- _Krótkie ćwiczenie_
Wyodrębnij z poniższego zestawienia, bez żadnych zmian, odcinek od wiersza zawierającego „You are a photographer at the event and want to capture” aż do wiersza zawierającego „You are a photographer at the event and want to take”, łącznie z tymi dwoma wierszami.

- _Dane wejściowe_

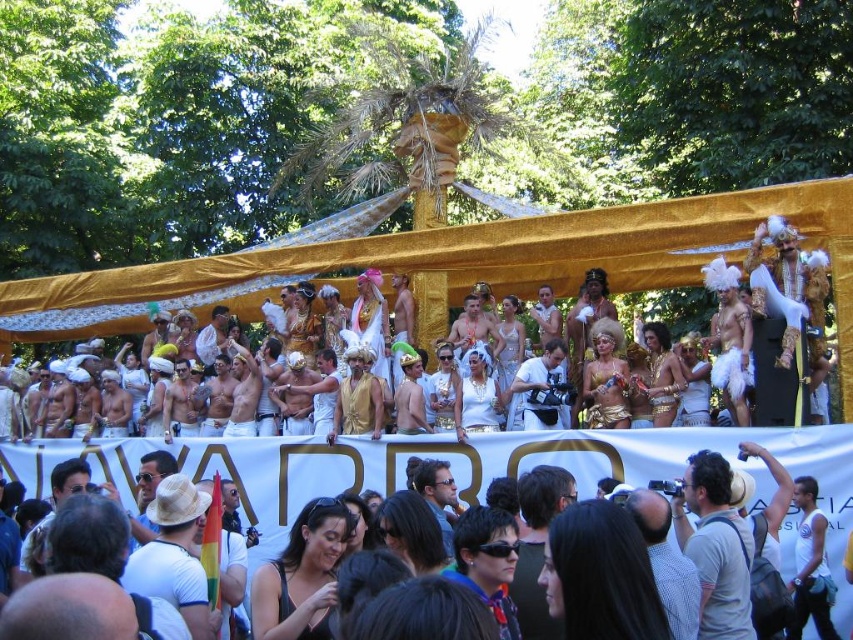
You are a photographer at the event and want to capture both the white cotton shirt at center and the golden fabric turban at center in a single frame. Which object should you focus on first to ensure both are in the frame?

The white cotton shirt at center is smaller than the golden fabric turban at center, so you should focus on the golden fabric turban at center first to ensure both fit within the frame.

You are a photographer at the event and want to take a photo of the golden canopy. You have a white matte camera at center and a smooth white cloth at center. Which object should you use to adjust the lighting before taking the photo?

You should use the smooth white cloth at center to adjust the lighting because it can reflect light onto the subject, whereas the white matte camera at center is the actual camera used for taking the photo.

* * *

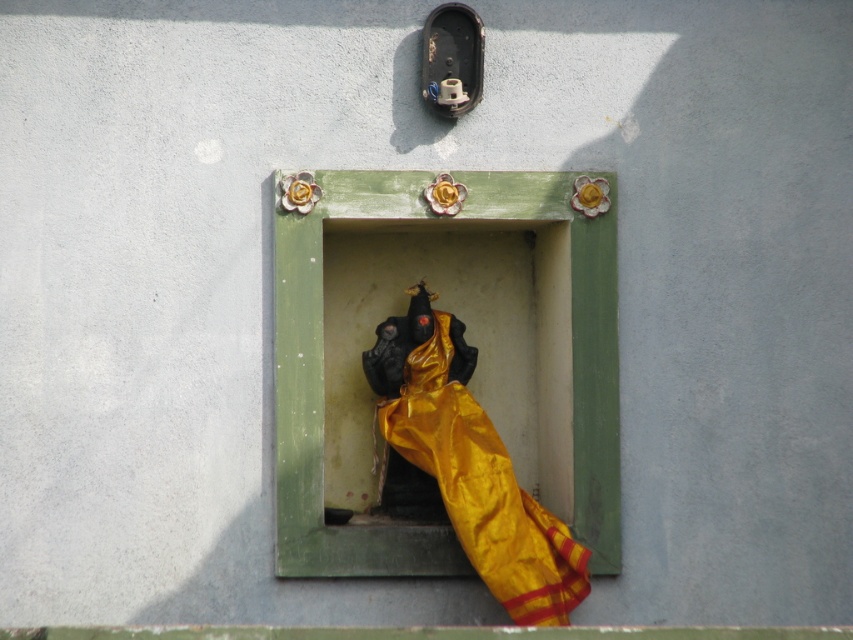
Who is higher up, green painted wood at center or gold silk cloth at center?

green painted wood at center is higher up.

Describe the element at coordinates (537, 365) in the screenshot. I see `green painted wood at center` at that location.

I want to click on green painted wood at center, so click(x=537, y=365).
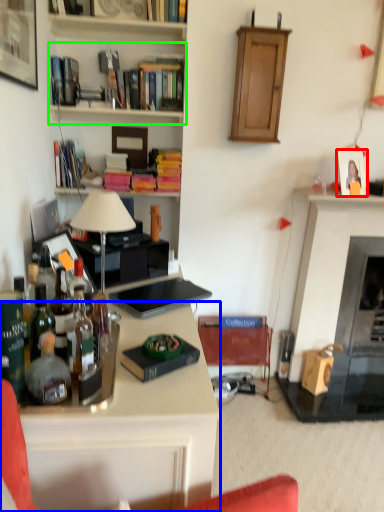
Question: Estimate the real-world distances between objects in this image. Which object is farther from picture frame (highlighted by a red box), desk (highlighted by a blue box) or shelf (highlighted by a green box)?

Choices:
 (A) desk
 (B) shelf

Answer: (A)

- _Odpowiedź_
You are a photographer at the event and want to capture both the white cotton shirt at center and the golden fabric turban at center in a single frame. Which object should you focus on first to ensure both are in the frame?

The white cotton shirt at center is smaller than the golden fabric turban at center, so you should focus on the golden fabric turban at center first to ensure both fit within the frame.

You are a photographer at the event and want to take a photo of the golden canopy. You have a white matte camera at center and a smooth white cloth at center. Which object should you use to adjust the lighting before taking the photo?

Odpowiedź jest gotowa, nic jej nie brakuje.